About this task: Return all lines of the data in which the string "brown" occurs.

Dataset excerpts:
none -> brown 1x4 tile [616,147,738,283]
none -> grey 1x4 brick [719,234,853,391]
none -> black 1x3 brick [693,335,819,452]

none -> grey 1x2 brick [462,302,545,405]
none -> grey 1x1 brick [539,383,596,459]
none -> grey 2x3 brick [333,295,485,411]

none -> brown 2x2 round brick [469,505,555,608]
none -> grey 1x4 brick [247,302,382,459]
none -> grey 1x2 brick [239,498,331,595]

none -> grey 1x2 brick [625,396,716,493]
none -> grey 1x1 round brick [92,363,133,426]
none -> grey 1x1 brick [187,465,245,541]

---

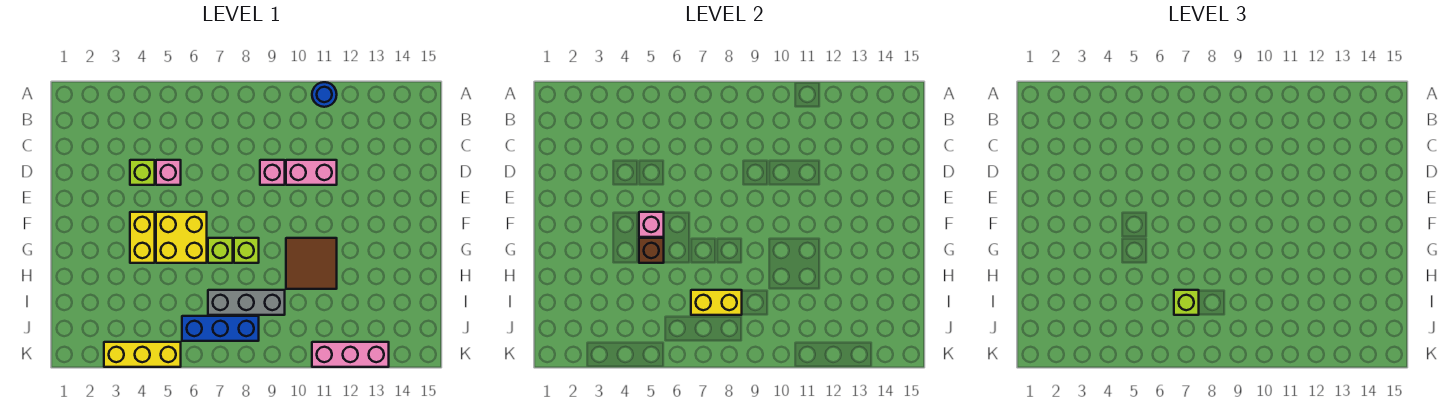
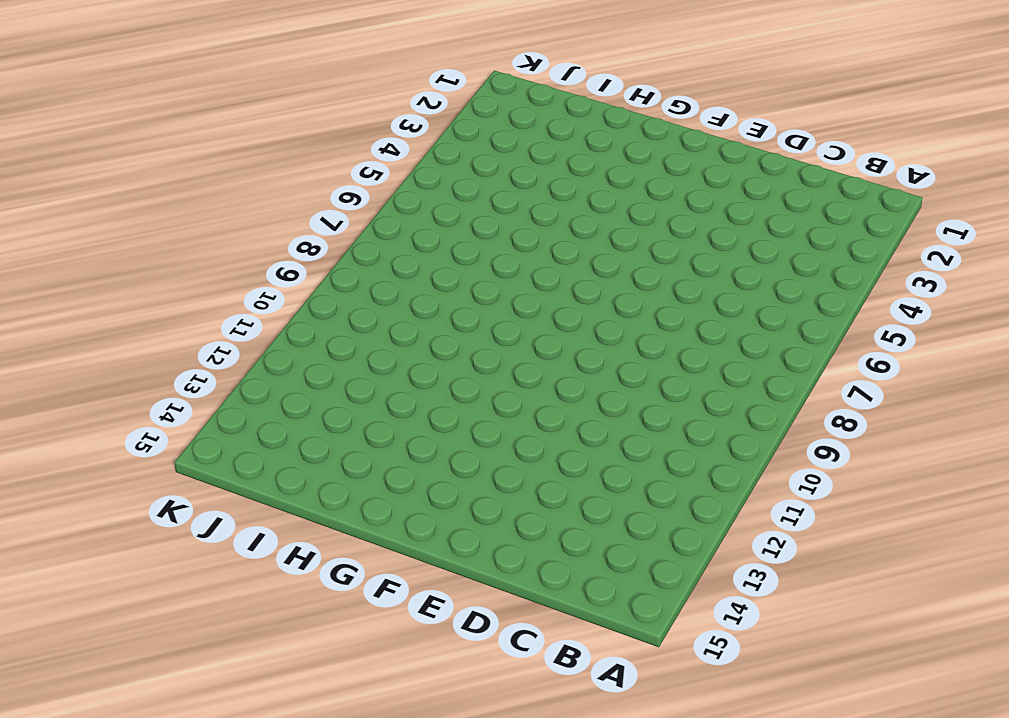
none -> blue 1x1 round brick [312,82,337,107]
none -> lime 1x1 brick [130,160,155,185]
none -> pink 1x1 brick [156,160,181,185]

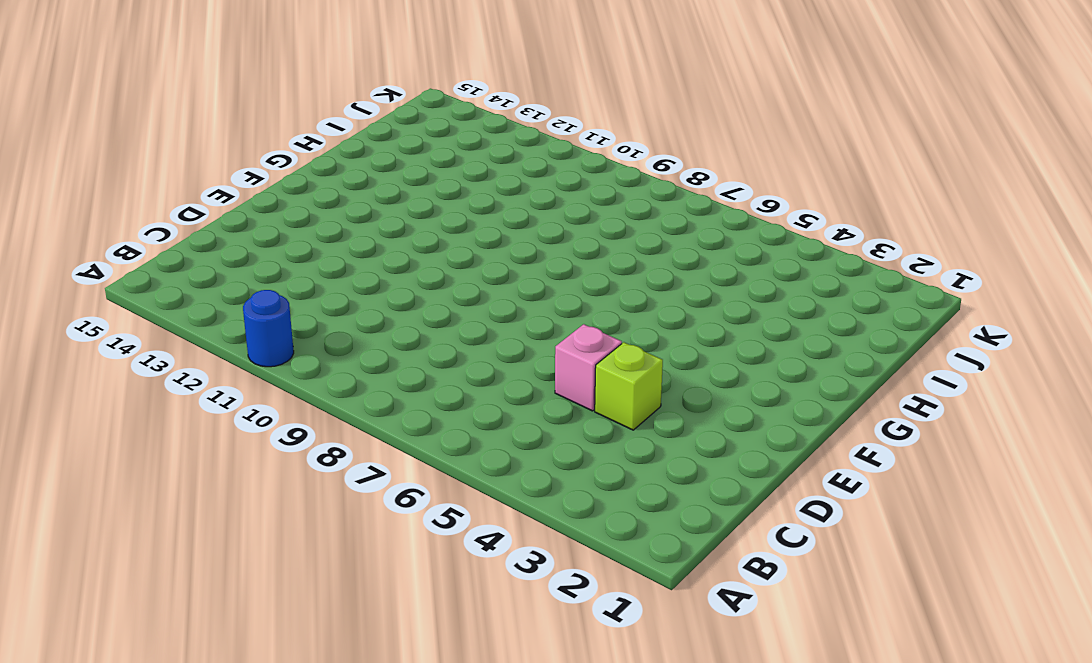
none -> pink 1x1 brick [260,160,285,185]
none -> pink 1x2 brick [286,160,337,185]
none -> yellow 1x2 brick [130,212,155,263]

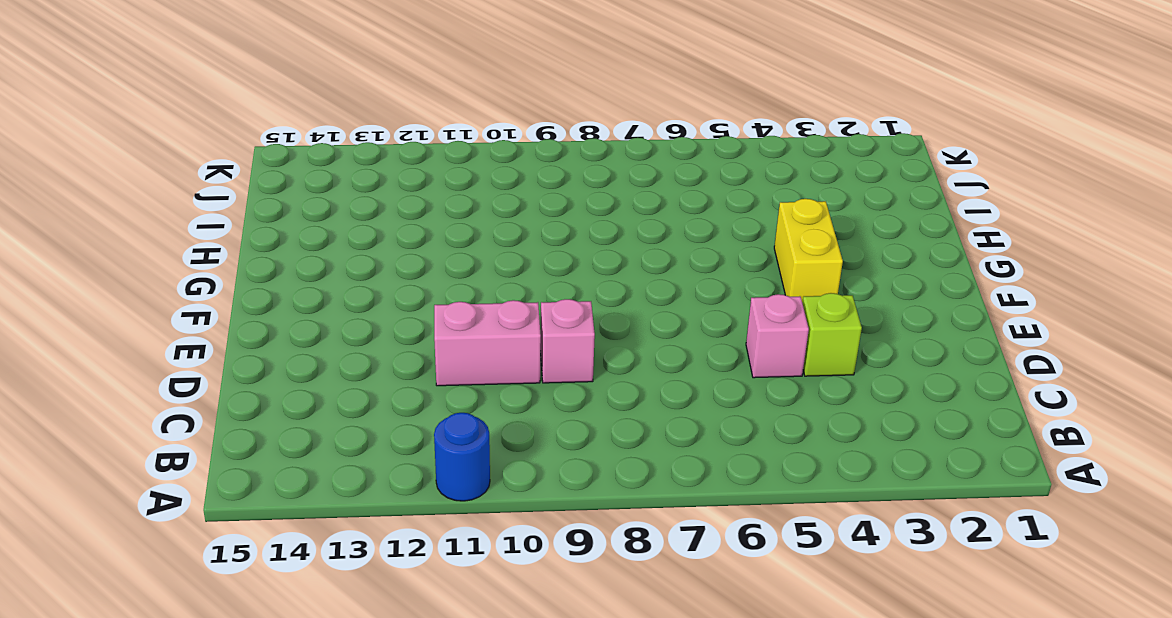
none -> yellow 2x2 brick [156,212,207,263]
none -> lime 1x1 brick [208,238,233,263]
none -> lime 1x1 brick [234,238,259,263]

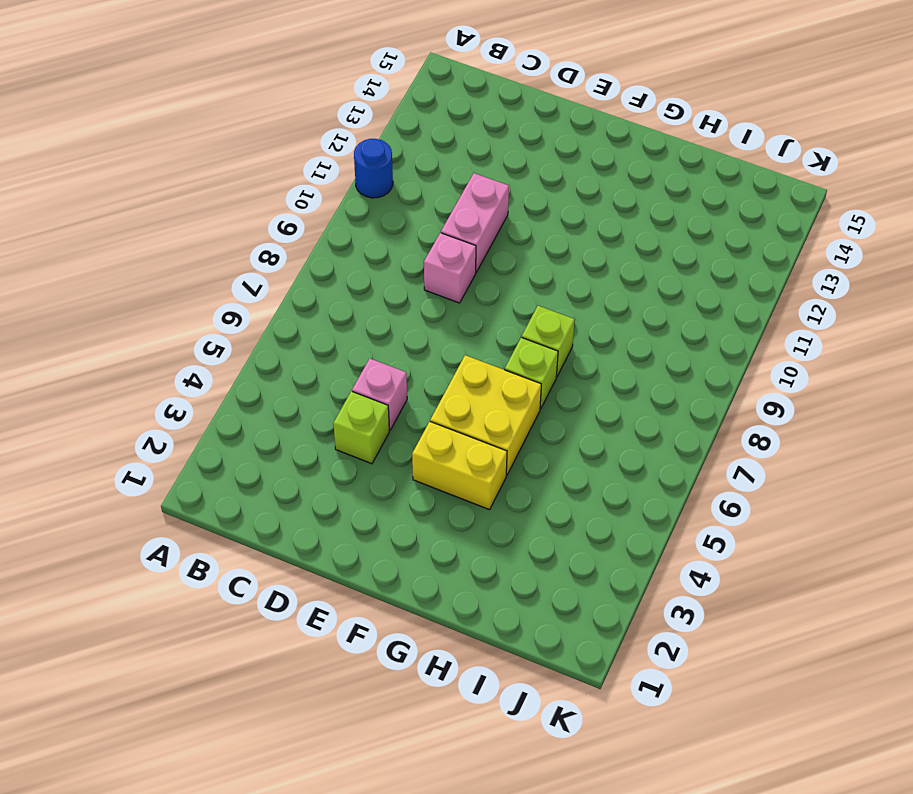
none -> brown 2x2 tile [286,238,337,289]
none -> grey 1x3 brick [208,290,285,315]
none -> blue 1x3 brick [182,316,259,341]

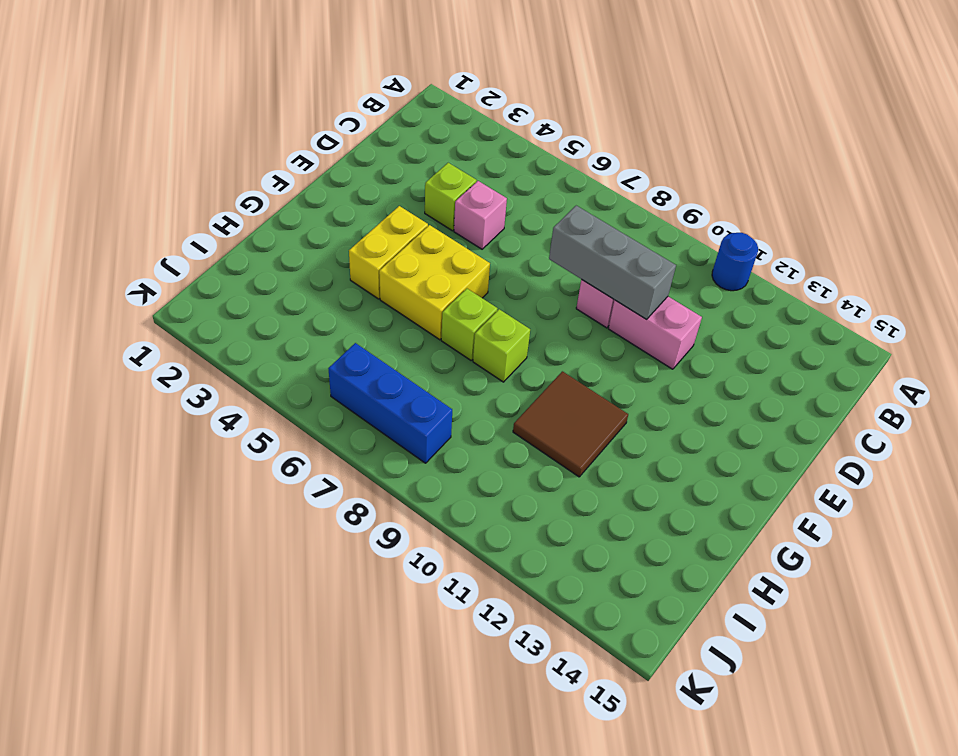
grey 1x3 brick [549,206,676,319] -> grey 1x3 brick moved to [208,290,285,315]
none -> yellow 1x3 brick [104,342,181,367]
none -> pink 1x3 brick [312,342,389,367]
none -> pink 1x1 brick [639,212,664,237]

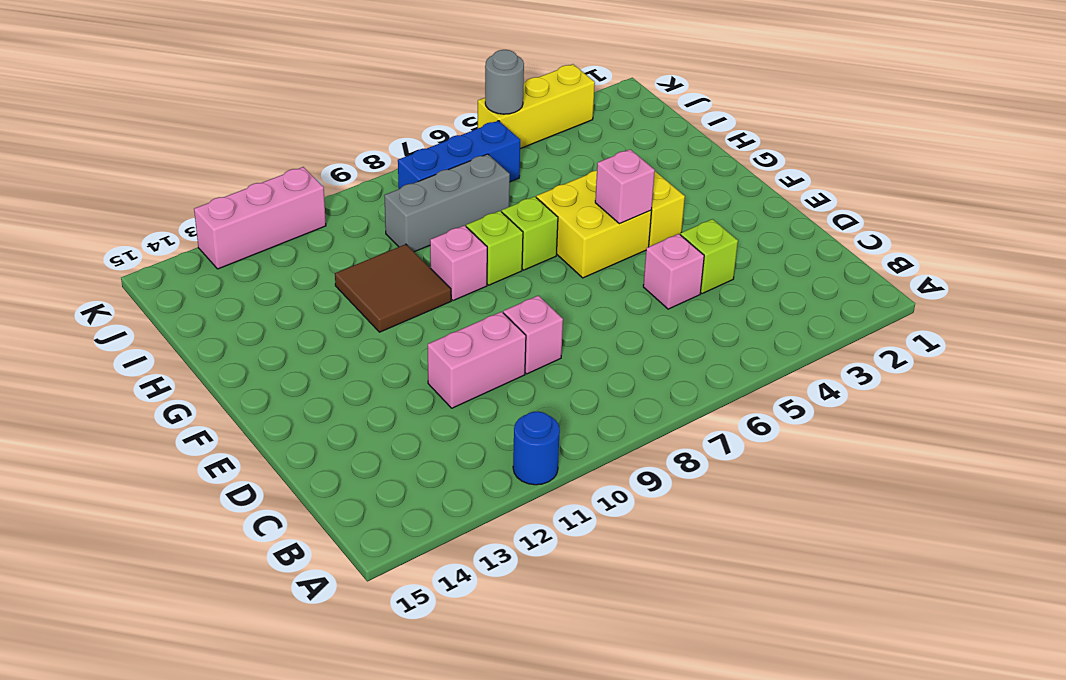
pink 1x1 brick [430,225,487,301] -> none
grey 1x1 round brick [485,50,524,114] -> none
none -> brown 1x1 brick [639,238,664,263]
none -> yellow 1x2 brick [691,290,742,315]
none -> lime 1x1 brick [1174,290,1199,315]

Answer box:
none -> brown 1x4 tile [616,147,738,283]
none -> brown 2x2 round brick [469,505,555,608]
none -> brown 2x2 tile [286,238,337,289]
none -> brown 1x1 brick [639,238,664,263]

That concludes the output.